BEGIN

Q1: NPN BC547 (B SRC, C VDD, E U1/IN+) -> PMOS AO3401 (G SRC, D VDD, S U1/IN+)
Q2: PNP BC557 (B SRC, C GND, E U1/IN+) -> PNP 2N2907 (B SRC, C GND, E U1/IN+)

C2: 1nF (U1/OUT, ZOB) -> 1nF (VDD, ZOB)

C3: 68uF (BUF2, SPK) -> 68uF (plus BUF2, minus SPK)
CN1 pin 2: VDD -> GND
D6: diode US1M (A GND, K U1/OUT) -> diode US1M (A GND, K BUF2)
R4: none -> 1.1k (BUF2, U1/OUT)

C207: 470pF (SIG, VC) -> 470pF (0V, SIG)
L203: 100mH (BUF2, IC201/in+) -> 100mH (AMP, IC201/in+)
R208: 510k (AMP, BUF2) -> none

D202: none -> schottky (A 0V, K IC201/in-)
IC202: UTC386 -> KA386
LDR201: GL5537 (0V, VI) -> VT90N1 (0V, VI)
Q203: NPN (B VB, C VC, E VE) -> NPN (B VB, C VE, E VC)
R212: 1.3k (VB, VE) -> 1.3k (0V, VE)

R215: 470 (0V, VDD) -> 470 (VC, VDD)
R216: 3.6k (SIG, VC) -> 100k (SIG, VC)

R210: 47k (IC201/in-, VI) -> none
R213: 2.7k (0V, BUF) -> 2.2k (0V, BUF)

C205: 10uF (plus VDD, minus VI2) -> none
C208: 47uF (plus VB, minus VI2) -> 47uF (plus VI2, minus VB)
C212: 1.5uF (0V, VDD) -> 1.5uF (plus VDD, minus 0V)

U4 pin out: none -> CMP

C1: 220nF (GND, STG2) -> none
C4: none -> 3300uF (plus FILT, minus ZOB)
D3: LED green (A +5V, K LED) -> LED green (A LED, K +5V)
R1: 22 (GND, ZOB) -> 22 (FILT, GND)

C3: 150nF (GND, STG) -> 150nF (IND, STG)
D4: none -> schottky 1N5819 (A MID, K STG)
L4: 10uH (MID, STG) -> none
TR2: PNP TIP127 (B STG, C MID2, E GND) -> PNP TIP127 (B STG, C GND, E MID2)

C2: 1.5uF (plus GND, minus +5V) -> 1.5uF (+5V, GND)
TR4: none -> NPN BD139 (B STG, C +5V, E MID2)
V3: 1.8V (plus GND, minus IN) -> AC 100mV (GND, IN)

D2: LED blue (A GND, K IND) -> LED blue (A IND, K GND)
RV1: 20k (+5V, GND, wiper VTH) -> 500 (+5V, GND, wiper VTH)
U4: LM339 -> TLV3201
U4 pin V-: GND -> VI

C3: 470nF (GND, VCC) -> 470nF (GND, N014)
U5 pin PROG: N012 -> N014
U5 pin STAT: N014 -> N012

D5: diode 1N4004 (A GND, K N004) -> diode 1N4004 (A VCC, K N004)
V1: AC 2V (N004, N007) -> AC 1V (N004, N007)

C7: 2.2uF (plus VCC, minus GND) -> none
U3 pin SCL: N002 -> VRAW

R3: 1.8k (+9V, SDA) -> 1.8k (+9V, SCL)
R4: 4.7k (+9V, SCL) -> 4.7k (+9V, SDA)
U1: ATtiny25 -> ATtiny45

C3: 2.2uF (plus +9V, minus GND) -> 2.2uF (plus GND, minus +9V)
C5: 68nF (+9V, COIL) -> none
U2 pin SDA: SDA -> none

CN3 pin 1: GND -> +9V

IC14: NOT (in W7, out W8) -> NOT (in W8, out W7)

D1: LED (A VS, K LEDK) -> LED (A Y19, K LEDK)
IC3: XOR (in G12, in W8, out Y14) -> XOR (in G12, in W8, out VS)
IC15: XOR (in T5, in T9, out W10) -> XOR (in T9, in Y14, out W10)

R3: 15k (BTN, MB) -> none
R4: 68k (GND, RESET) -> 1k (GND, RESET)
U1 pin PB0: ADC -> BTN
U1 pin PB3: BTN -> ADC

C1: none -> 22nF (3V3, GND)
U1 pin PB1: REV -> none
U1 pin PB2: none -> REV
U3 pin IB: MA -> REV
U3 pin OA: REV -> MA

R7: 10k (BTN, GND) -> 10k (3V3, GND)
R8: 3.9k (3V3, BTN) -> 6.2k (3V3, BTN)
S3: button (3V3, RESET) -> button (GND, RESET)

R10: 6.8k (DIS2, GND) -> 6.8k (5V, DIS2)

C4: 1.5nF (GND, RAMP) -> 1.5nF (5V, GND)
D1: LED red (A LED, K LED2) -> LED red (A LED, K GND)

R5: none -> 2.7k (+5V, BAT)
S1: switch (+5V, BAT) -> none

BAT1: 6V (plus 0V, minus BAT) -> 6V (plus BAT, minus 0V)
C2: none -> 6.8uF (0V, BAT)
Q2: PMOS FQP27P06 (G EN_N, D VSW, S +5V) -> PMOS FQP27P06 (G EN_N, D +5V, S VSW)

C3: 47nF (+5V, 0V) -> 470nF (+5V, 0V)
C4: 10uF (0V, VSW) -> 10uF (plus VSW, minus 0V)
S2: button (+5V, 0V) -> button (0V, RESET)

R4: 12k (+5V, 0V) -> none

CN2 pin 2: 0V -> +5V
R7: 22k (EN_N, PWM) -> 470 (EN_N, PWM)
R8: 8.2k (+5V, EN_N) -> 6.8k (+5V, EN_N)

END

▸ Your objective
Repeat the data. Keep every word the same.

▸ Exercise response
Q1: NPN BC547 (B SRC, C VDD, E U1/IN+) -> PMOS AO3401 (G SRC, D VDD, S U1/IN+)
Q2: PNP BC557 (B SRC, C GND, E U1/IN+) -> PNP 2N2907 (B SRC, C GND, E U1/IN+)

C2: 1nF (U1/OUT, ZOB) -> 1nF (VDD, ZOB)

C3: 68uF (BUF2, SPK) -> 68uF (plus BUF2, minus SPK)
CN1 pin 2: VDD -> GND
D6: diode US1M (A GND, K U1/OUT) -> diode US1M (A GND, K BUF2)
R4: none -> 1.1k (BUF2, U1/OUT)

C207: 470pF (SIG, VC) -> 470pF (0V, SIG)
L203: 100mH (BUF2, IC201/in+) -> 100mH (AMP, IC201/in+)
R208: 510k (AMP, BUF2) -> none

D202: none -> schottky (A 0V, K IC201/in-)
IC202: UTC386 -> KA386
LDR201: GL5537 (0V, VI) -> VT90N1 (0V, VI)
Q203: NPN (B VB, C VC, E VE) -> NPN (B VB, C VE, E VC)
R212: 1.3k (VB, VE) -> 1.3k (0V, VE)

R215: 470 (0V, VDD) -> 470 (VC, VDD)
R216: 3.6k (SIG, VC) -> 100k (SIG, VC)

R210: 47k (IC201/in-, VI) -> none
R213: 2.7k (0V, BUF) -> 2.2k (0V, BUF)

C205: 10uF (plus VDD, minus VI2) -> none
C208: 47uF (plus VB, minus VI2) -> 47uF (plus VI2, minus VB)
C212: 1.5uF (0V, VDD) -> 1.5uF (plus VDD, minus 0V)

U4 pin out: none -> CMP

C1: 220nF (GND, STG2) -> none
C4: none -> 3300uF (plus FILT, minus ZOB)
D3: LED green (A +5V, K LED) -> LED green (A LED, K +5V)
R1: 22 (GND, ZOB) -> 22 (FILT, GND)

C3: 150nF (GND, STG) -> 150nF (IND, STG)
D4: none -> schottky 1N5819 (A MID, K STG)
L4: 10uH (MID, STG) -> none
TR2: PNP TIP127 (B STG, C MID2, E GND) -> PNP TIP127 (B STG, C GND, E MID2)

C2: 1.5uF (plus GND, minus +5V) -> 1.5uF (+5V, GND)
TR4: none -> NPN BD139 (B STG, C +5V, E MID2)
V3: 1.8V (plus GND, minus IN) -> AC 100mV (GND, IN)

D2: LED blue (A GND, K IND) -> LED blue (A IND, K GND)
RV1: 20k (+5V, GND, wiper VTH) -> 500 (+5V, GND, wiper VTH)
U4: LM339 -> TLV3201
U4 pin V-: GND -> VI

C3: 470nF (GND, VCC) -> 470nF (GND, N014)
U5 pin PROG: N012 -> N014
U5 pin STAT: N014 -> N012

D5: diode 1N4004 (A GND, K N004) -> diode 1N4004 (A VCC, K N004)
V1: AC 2V (N004, N007) -> AC 1V (N004, N007)

C7: 2.2uF (plus VCC, minus GND) -> none
U3 pin SCL: N002 -> VRAW

R3: 1.8k (+9V, SDA) -> 1.8k (+9V, SCL)
R4: 4.7k (+9V, SCL) -> 4.7k (+9V, SDA)
U1: ATtiny25 -> ATtiny45

C3: 2.2uF (plus +9V, minus GND) -> 2.2uF (plus GND, minus +9V)
C5: 68nF (+9V, COIL) -> none
U2 pin SDA: SDA -> none

CN3 pin 1: GND -> +9V

IC14: NOT (in W7, out W8) -> NOT (in W8, out W7)

D1: LED (A VS, K LEDK) -> LED (A Y19, K LEDK)
IC3: XOR (in G12, in W8, out Y14) -> XOR (in G12, in W8, out VS)
IC15: XOR (in T5, in T9, out W10) -> XOR (in T9, in Y14, out W10)

R3: 15k (BTN, MB) -> none
R4: 68k (GND, RESET) -> 1k (GND, RESET)
U1 pin PB0: ADC -> BTN
U1 pin PB3: BTN -> ADC

C1: none -> 22nF (3V3, GND)
U1 pin PB1: REV -> none
U1 pin PB2: none -> REV
U3 pin IB: MA -> REV
U3 pin OA: REV -> MA

R7: 10k (BTN, GND) -> 10k (3V3, GND)
R8: 3.9k (3V3, BTN) -> 6.2k (3V3, BTN)
S3: button (3V3, RESET) -> button (GND, RESET)

R10: 6.8k (DIS2, GND) -> 6.8k (5V, DIS2)

C4: 1.5nF (GND, RAMP) -> 1.5nF (5V, GND)
D1: LED red (A LED, K LED2) -> LED red (A LED, K GND)

R5: none -> 2.7k (+5V, BAT)
S1: switch (+5V, BAT) -> none

BAT1: 6V (plus 0V, minus BAT) -> 6V (plus BAT, minus 0V)
C2: none -> 6.8uF (0V, BAT)
Q2: PMOS FQP27P06 (G EN_N, D VSW, S +5V) -> PMOS FQP27P06 (G EN_N, D +5V, S VSW)

C3: 47nF (+5V, 0V) -> 470nF (+5V, 0V)
C4: 10uF (0V, VSW) -> 10uF (plus VSW, minus 0V)
S2: button (+5V, 0V) -> button (0V, RESET)

R4: 12k (+5V, 0V) -> none

CN2 pin 2: 0V -> +5V
R7: 22k (EN_N, PWM) -> 470 (EN_N, PWM)
R8: 8.2k (+5V, EN_N) -> 6.8k (+5V, EN_N)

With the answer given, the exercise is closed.